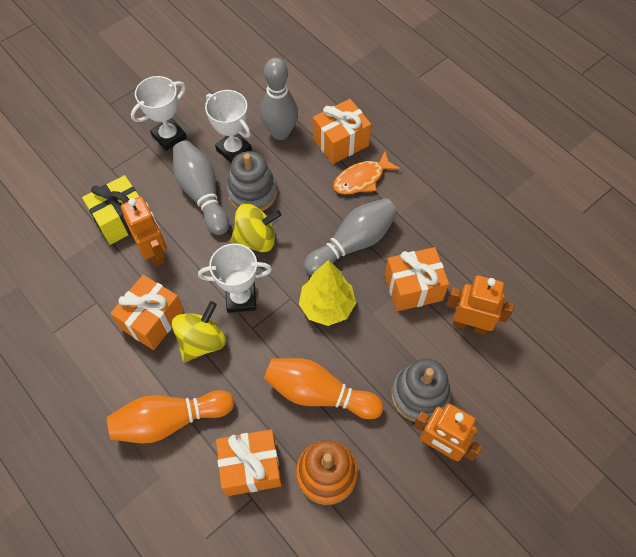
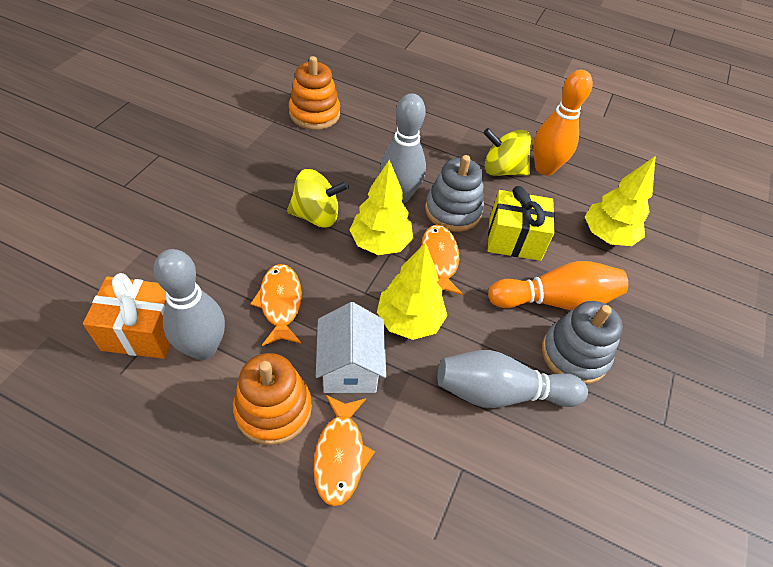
orange fish: 1 -> 3
orange gift: 4 -> 1
orange robot: 3 -> 0
orange stacking toy: 1 -> 2
white house: 0 -> 1
white trophy: 3 -> 0
yellow tree: 1 -> 3

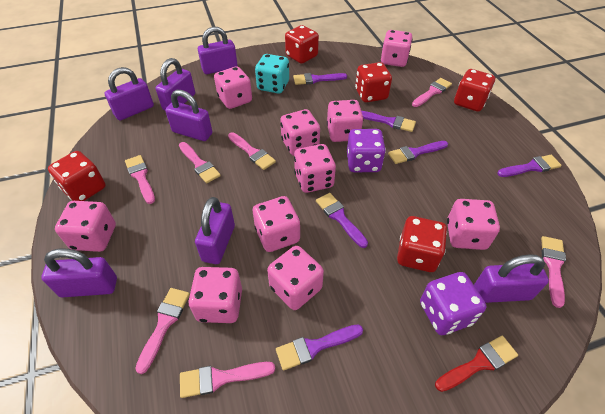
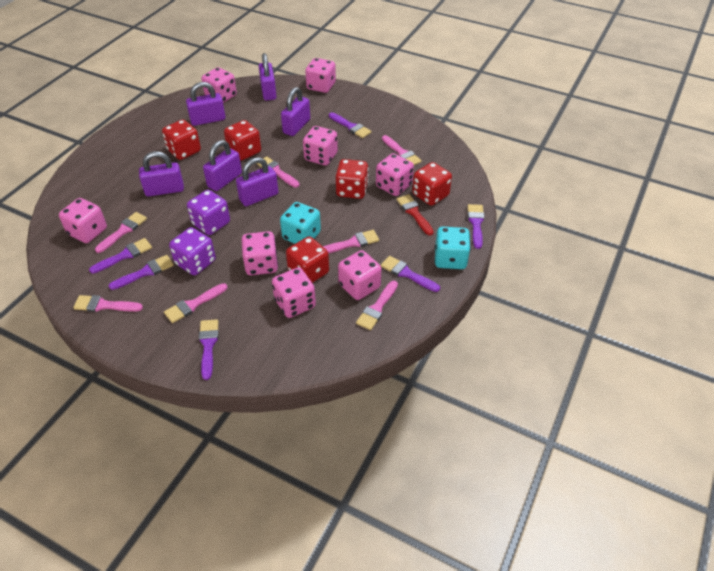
pink dice: 10 -> 8
purple padlock: 7 -> 6
turquoise dice: 1 -> 2

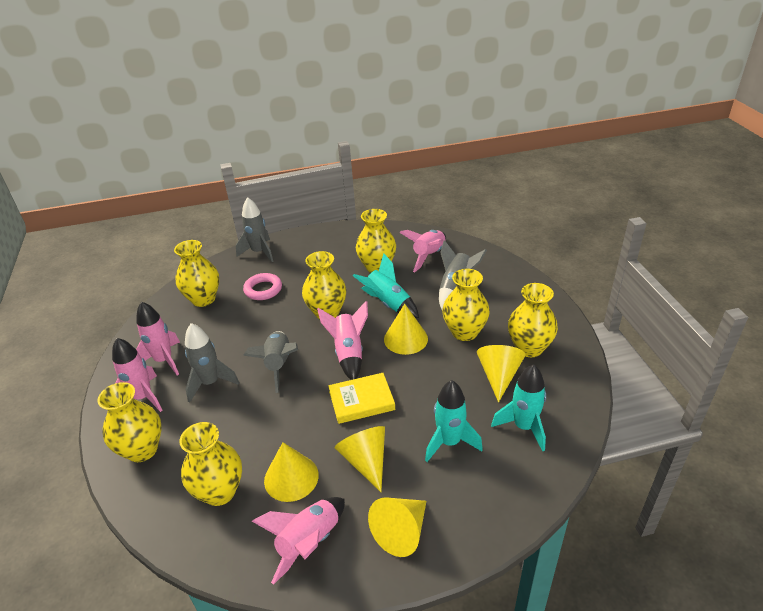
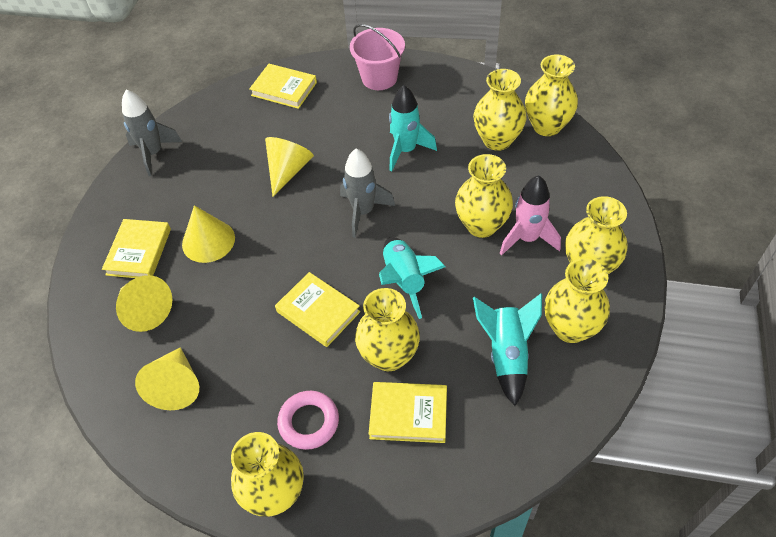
grey rocket: 4 -> 2
pink bucket: 0 -> 1
pink rocket: 5 -> 1
yellow book: 1 -> 4
yellow cone: 5 -> 4

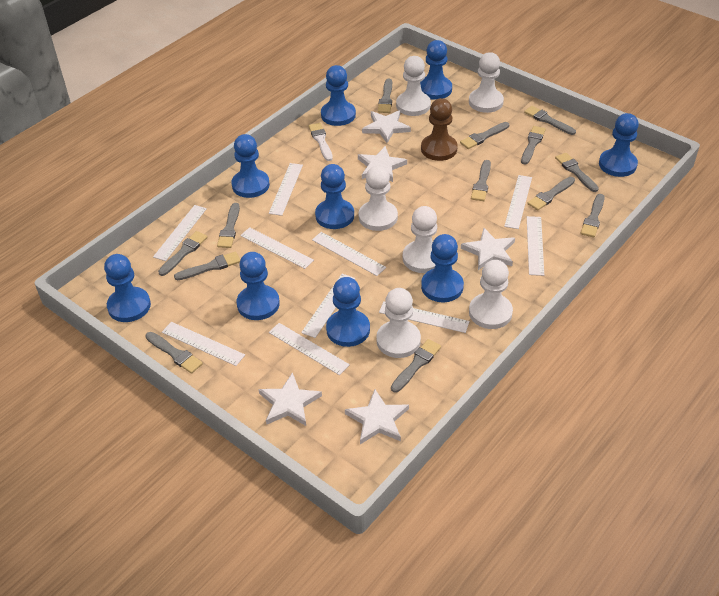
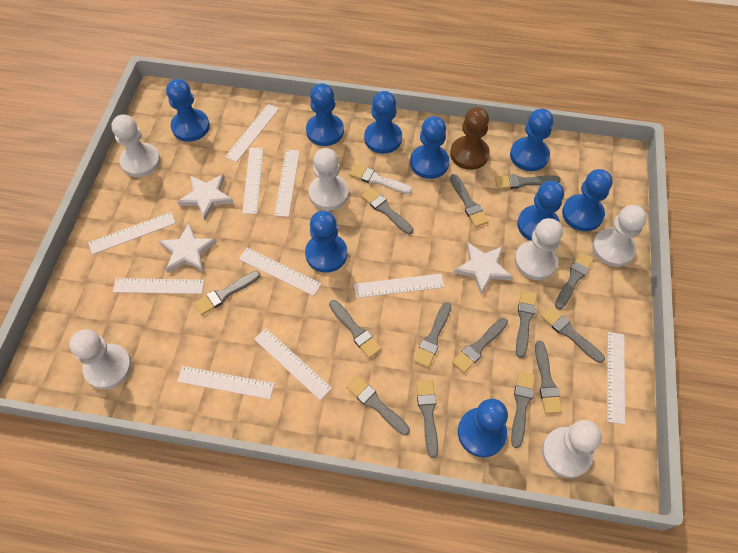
grey brush: 13 -> 14
white star: 5 -> 3

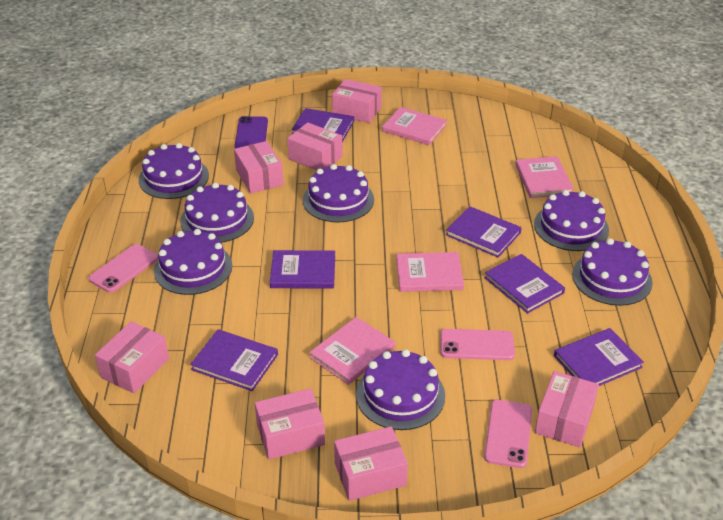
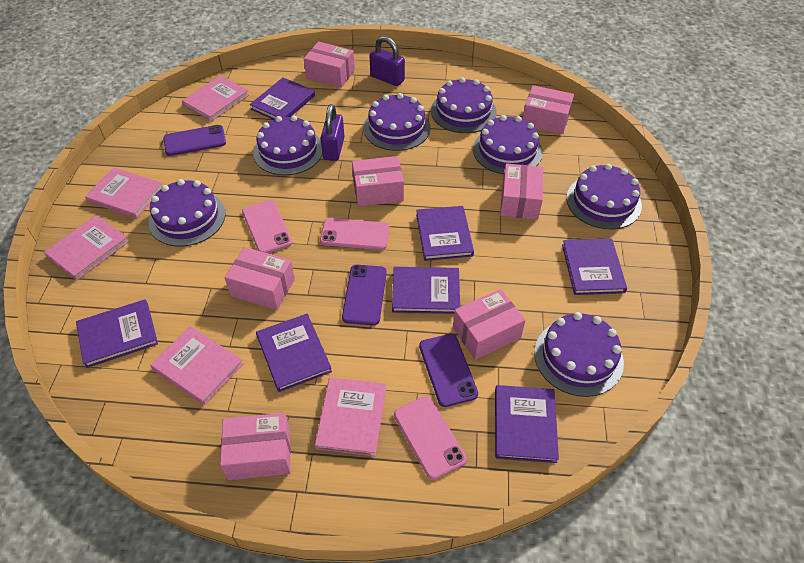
pink book: 4 -> 5
purple book: 6 -> 7
purple padlock: 0 -> 2
purple phone: 1 -> 3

-=-=-

Pictures aside, the material must be written out word for word.

orange fish: 1 -> 3
orange gift: 4 -> 1
orange robot: 3 -> 0
orange stacking toy: 1 -> 2
white house: 0 -> 1
white trophy: 3 -> 0
yellow tree: 1 -> 3

pink dice: 10 -> 8
purple padlock: 7 -> 6
turquoise dice: 1 -> 2

grey rocket: 4 -> 2
pink bucket: 0 -> 1
pink rocket: 5 -> 1
yellow book: 1 -> 4
yellow cone: 5 -> 4

grey brush: 13 -> 14
white star: 5 -> 3

pink book: 4 -> 5
purple book: 6 -> 7
purple padlock: 0 -> 2
purple phone: 1 -> 3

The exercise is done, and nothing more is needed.